Data for processing:

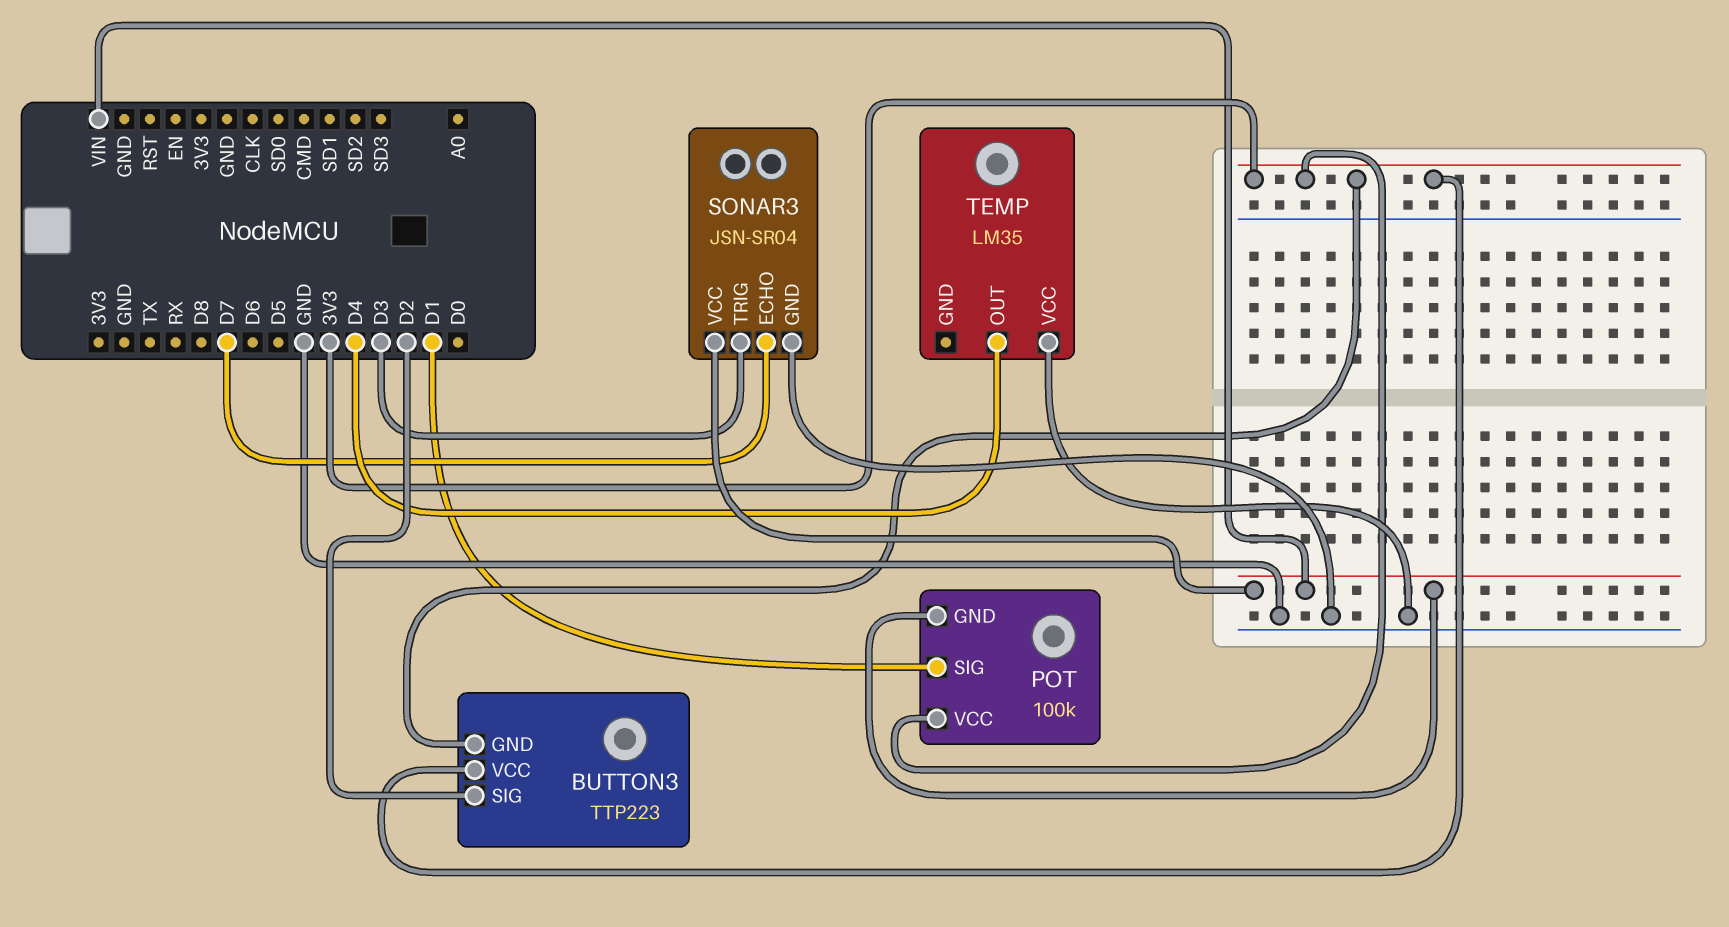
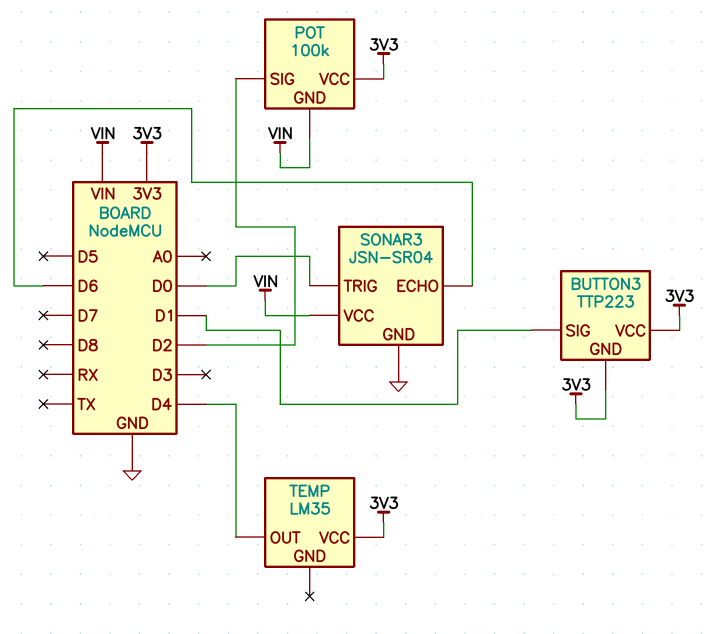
BUTTON3 pin SIG: D2 -> D1
POT pin SIG: D1 -> D2
SONAR3 pin ECHO: D7 -> D6
SONAR3 pin TRIG: D3 -> D0
TEMP pin VCC: GND -> 3V3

Problem to work on: Give the listing above again in its entirety, exactly as written and free of images.

Task output:
BUTTON3 pin SIG: D2 -> D1
POT pin SIG: D1 -> D2
SONAR3 pin ECHO: D7 -> D6
SONAR3 pin TRIG: D3 -> D0
TEMP pin VCC: GND -> 3V3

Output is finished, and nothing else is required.